◆ What you should do: Among the entries below, how many lines include "yellow"? Answer with the number only.

== Input records

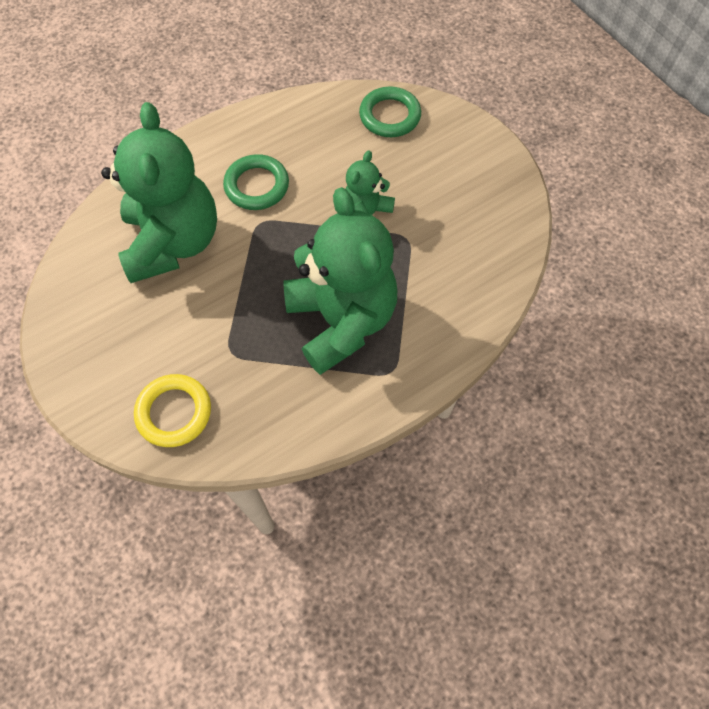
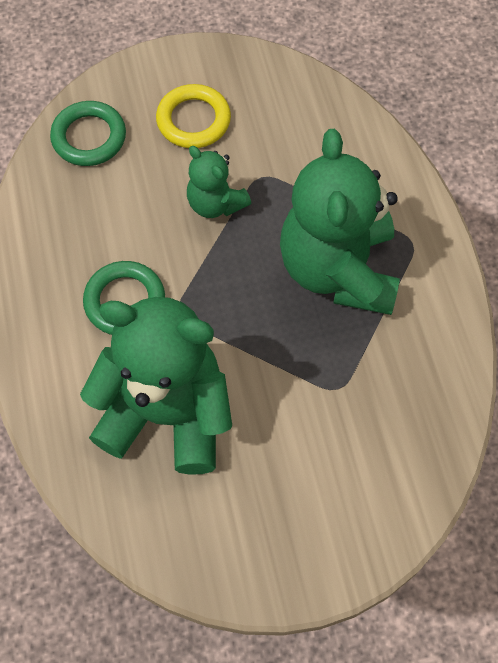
camera: 70 degrees left, 0 degrees up
(174, 412) = (393, 465): yellow ring -> yellow ring (193, 120)
(341, 321) = (338, 269): green teddy bear -> green teddy bear turned 90 degrees counterclockwise

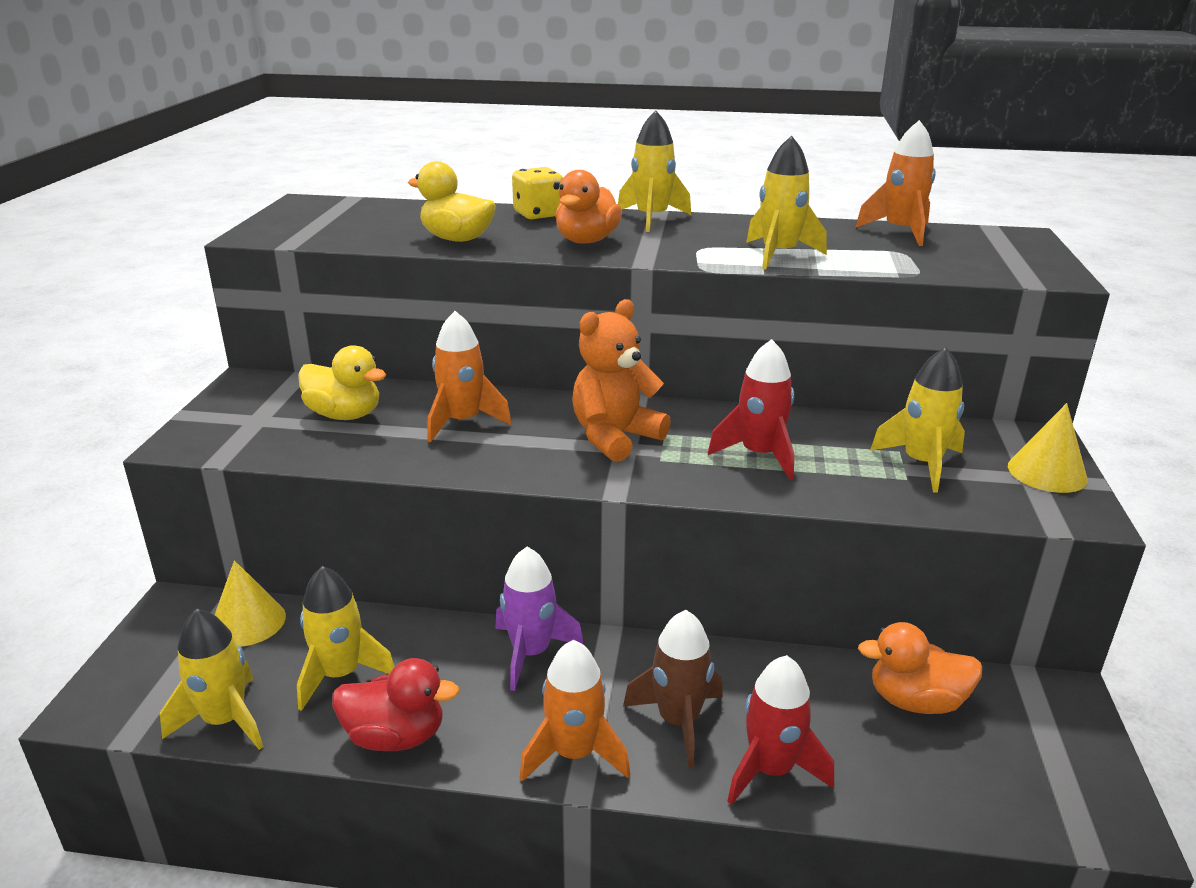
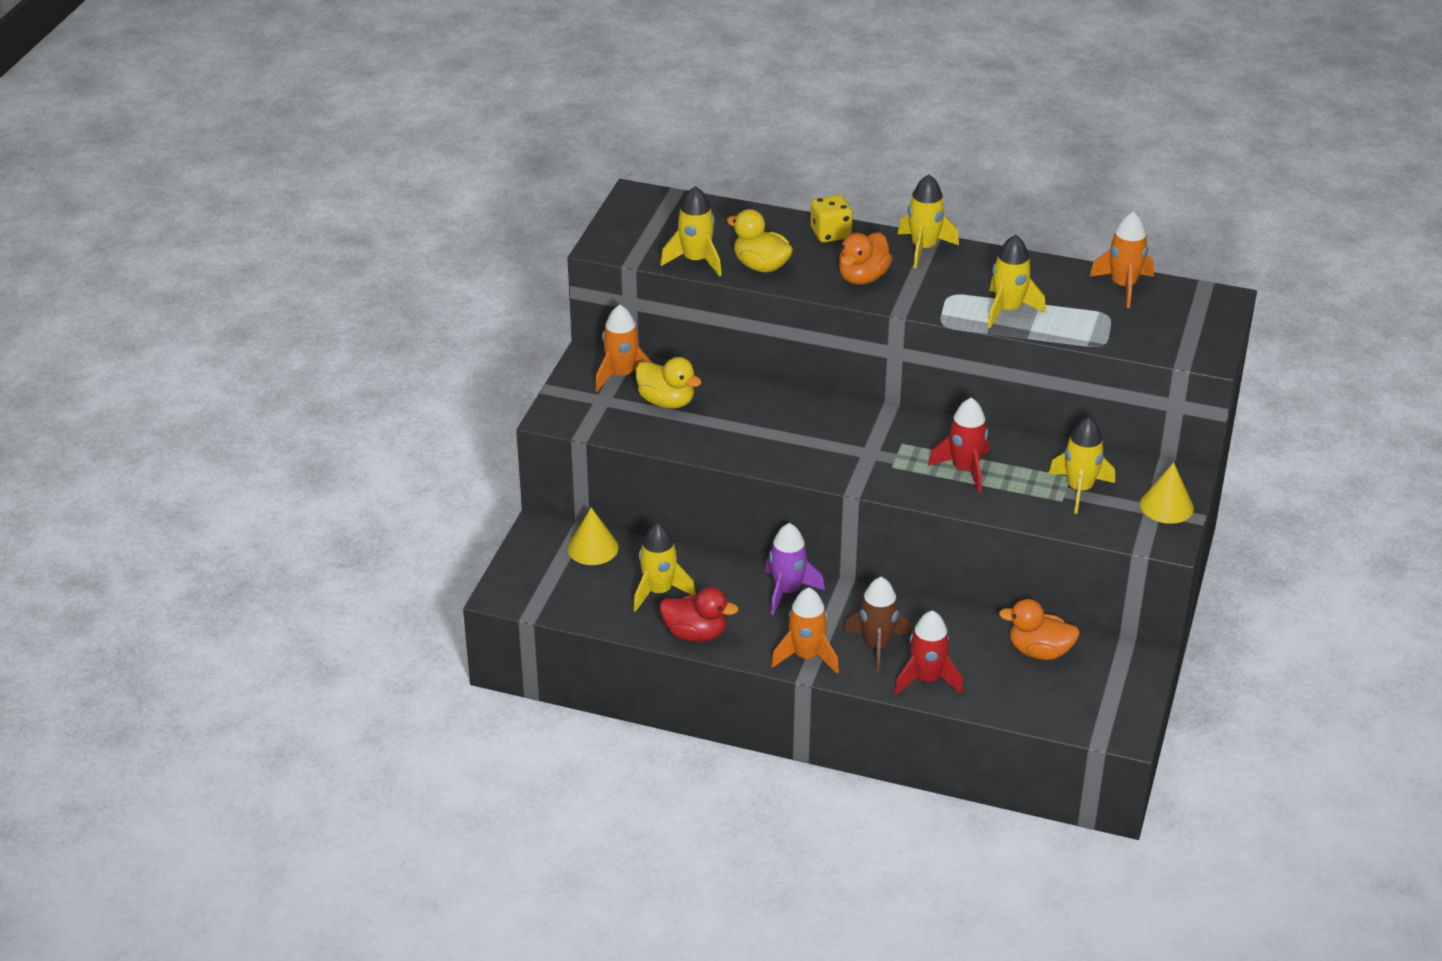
camera: 10 degrees right, 10 degrees up
(225, 720) = (588, 612): yellow rocket -> yellow rocket (696, 260)
(462, 422) = (754, 417): orange rocket -> orange rocket (622, 375)
(615, 437) = (864, 443): orange teddy bear -> none

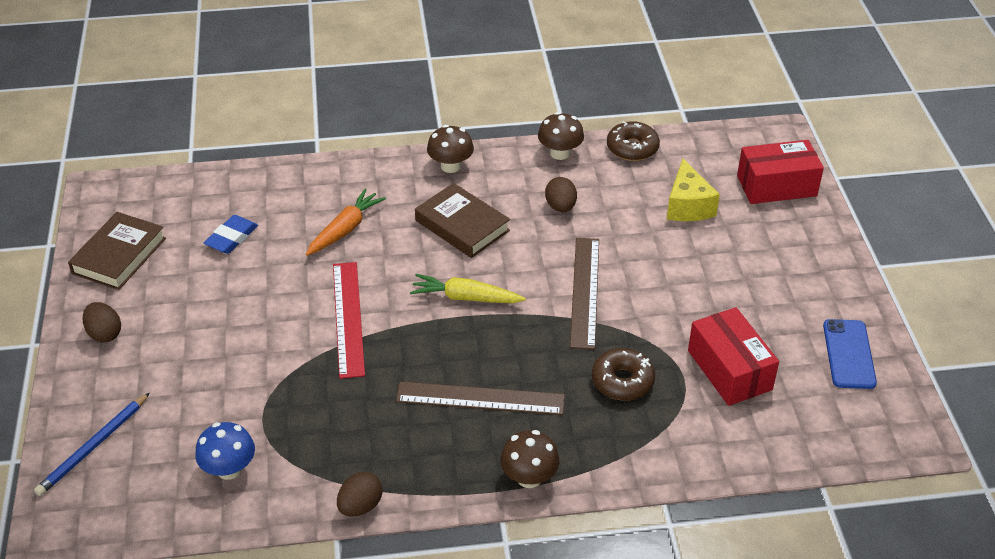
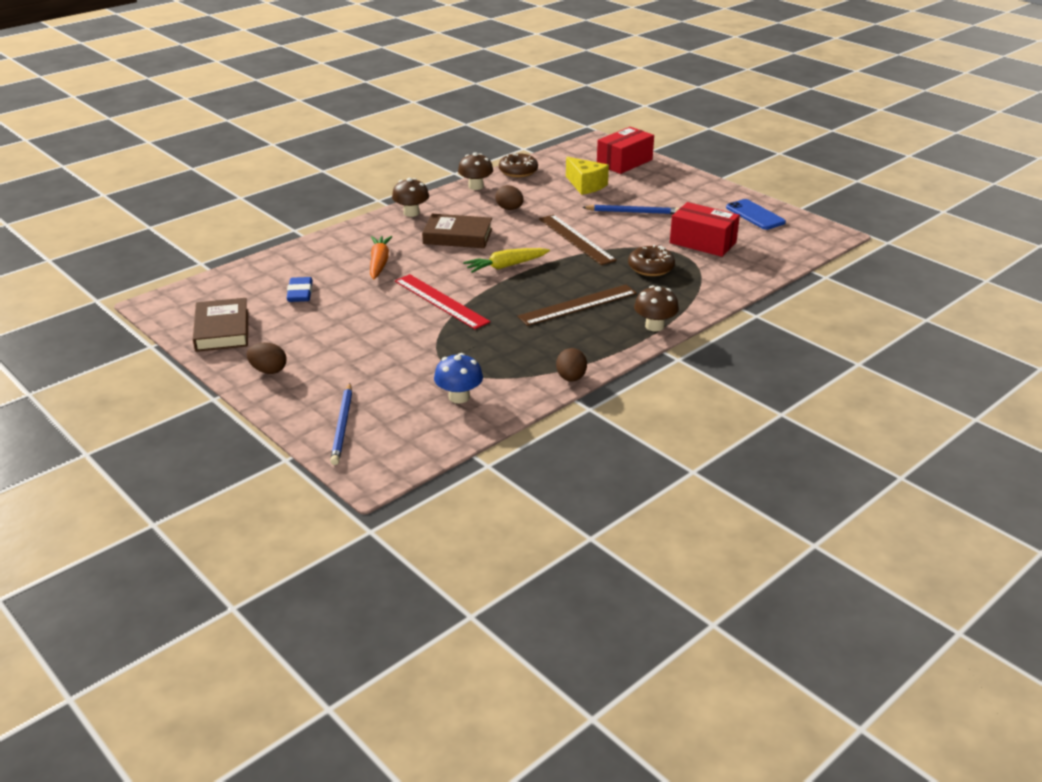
camera: 35 degrees left, 10 degrees down
(698, 277) = (632, 212): none -> blue pencil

====

◆ Reply: 2